YOUR INSTRUCTIONS ▸
Beginning with the line that contains "brown eraser [271,120,315,142]", copy each remaining line of the data below exactly.

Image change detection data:
>>>>
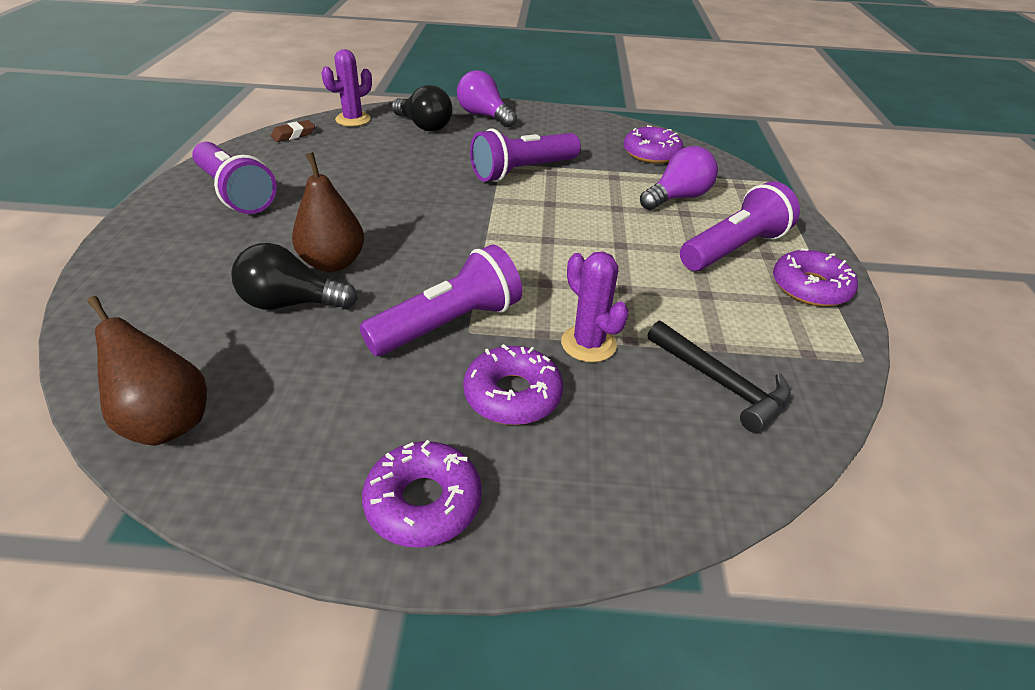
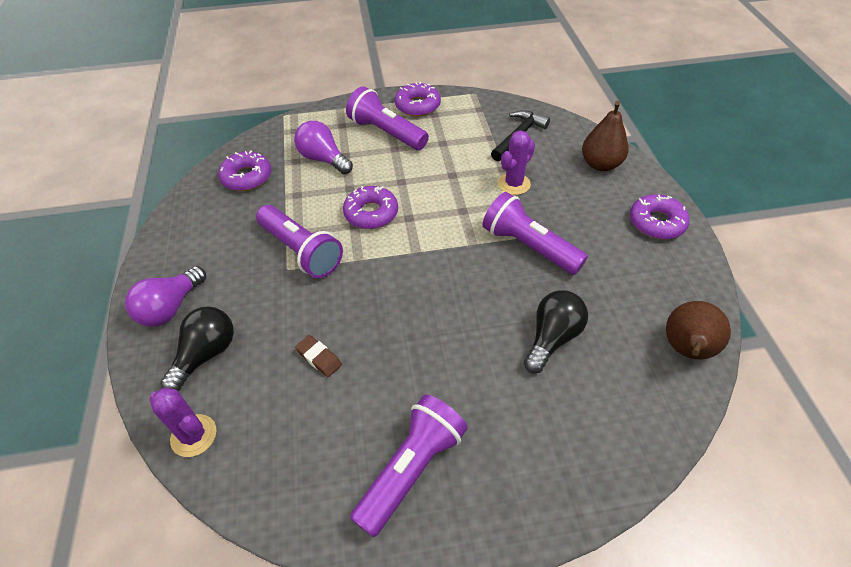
camera: 100 degrees left, 10 degrees up
black light bulb [231,243,358,310] -> black light bulb turned 135 degrees counterclockwise [524,290,588,373]
brown eraser [271,120,315,142] -> brown eraser moved to [295,335,342,377]
brown pear [292,152,364,272] -> brown pear moved to [582,101,629,171]
purple donut [463,344,563,425] -> purple donut moved to [343,186,398,229]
<<<<
SOLUTION BELOW ▸
brown eraser [271,120,315,142] -> brown eraser moved to [295,335,342,377]
brown pear [292,152,364,272] -> brown pear moved to [582,101,629,171]
purple donut [463,344,563,425] -> purple donut moved to [343,186,398,229]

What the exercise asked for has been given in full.